WHAT YOU WILL DO:
Count every line in the following listing that contains "calculator", then report that count with nothing added.

MATERIALS PROVIDED:
===============

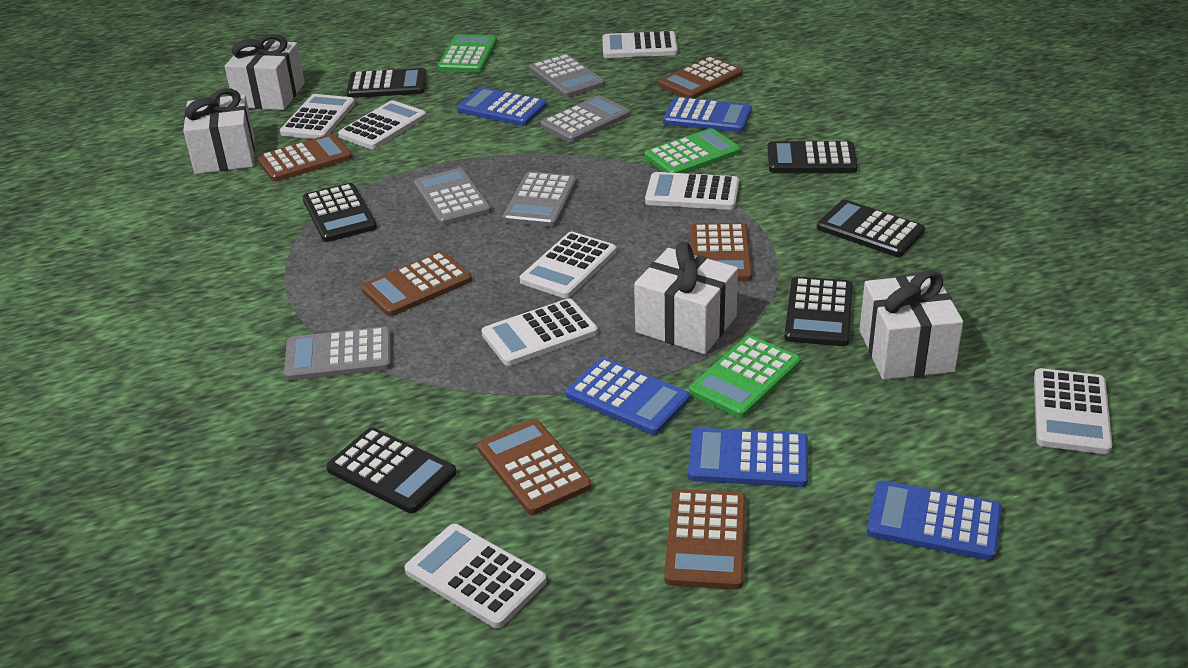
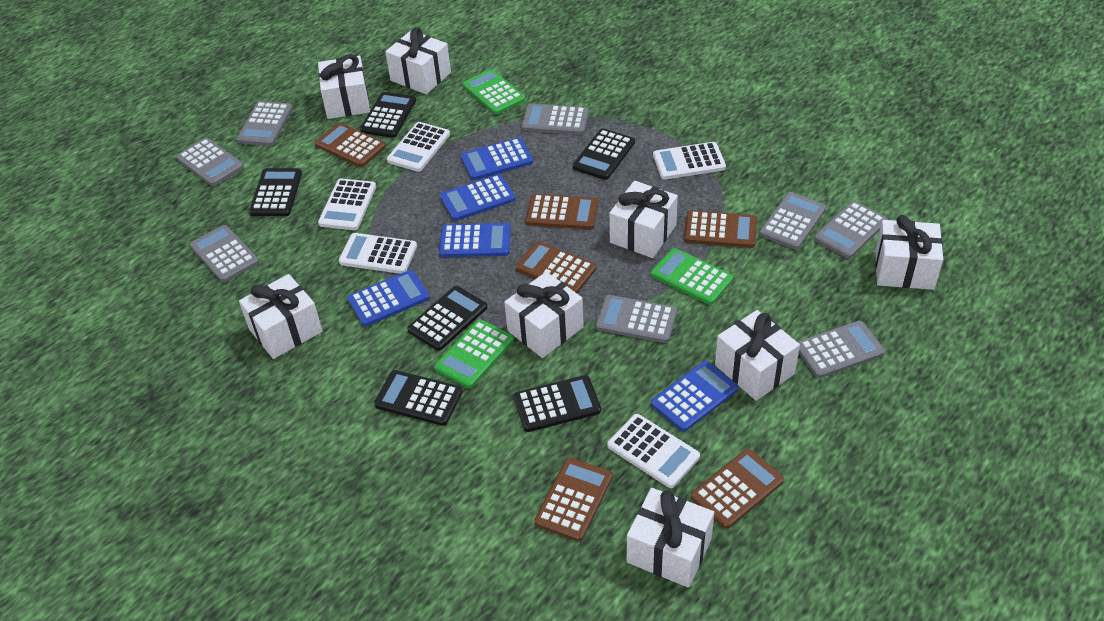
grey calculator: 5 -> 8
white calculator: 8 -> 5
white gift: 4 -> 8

===============

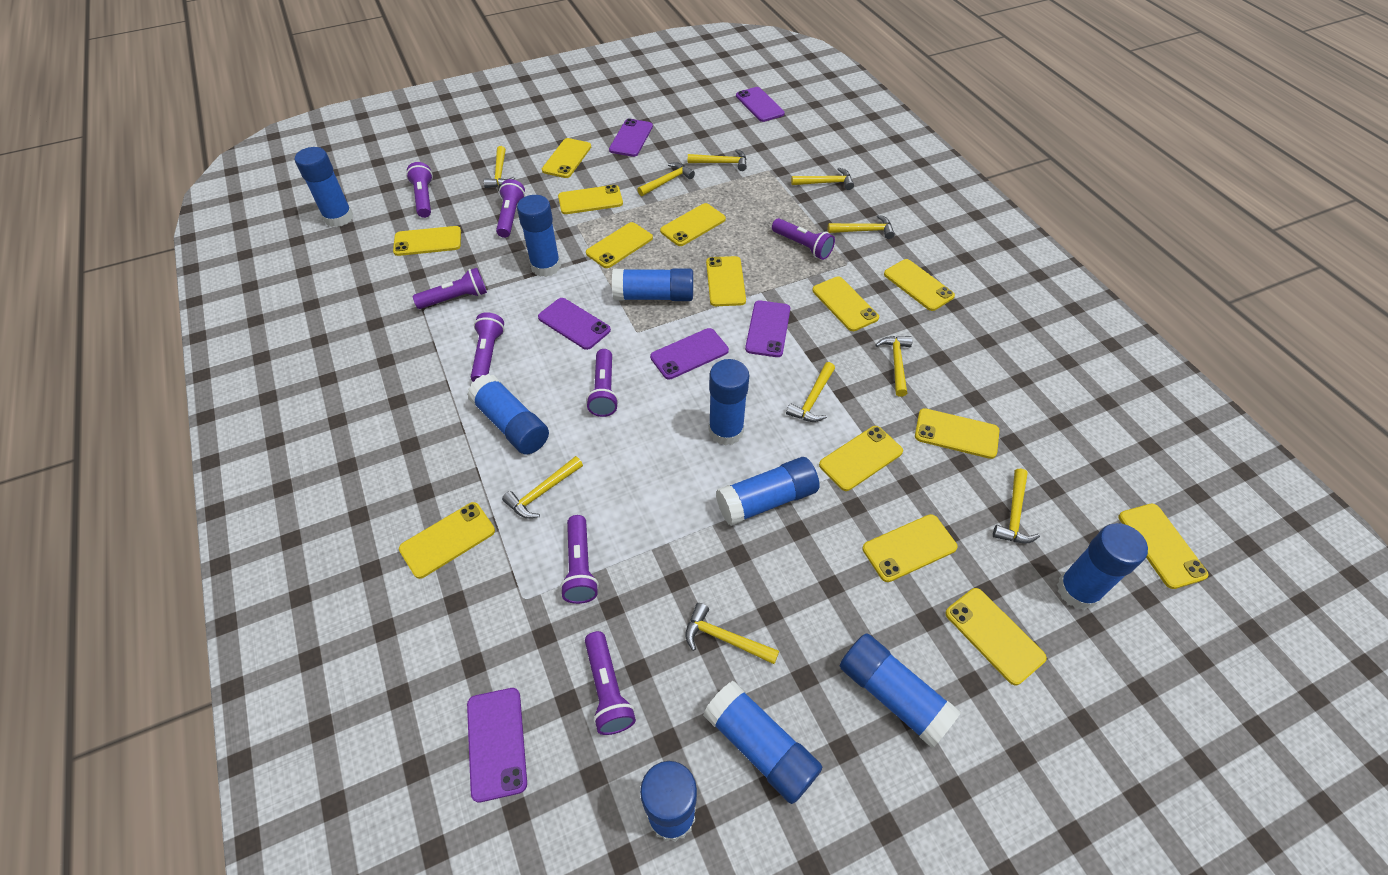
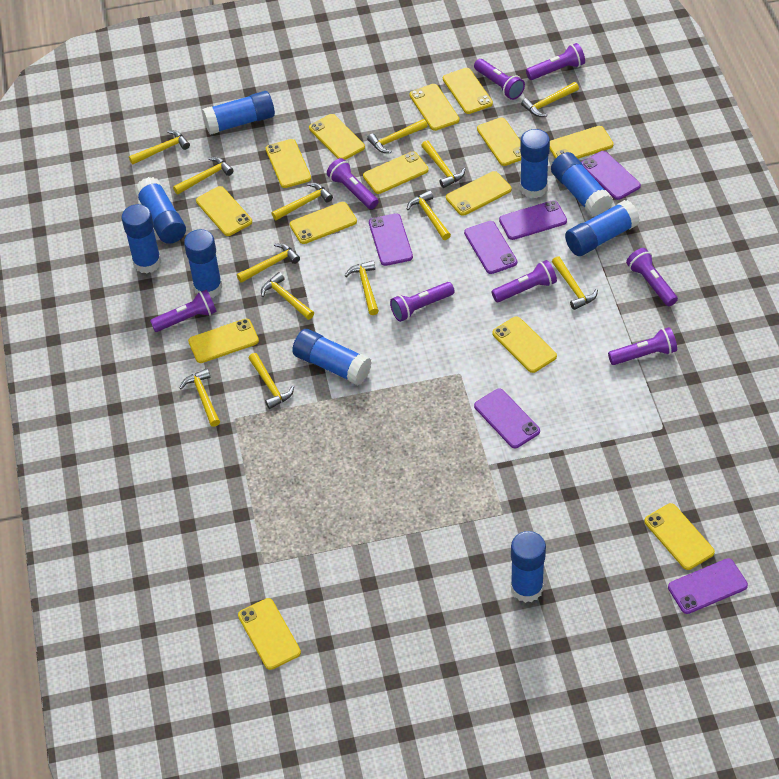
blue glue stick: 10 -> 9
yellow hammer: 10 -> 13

===============

RESPONSE FOR THIS EXERCISE:
2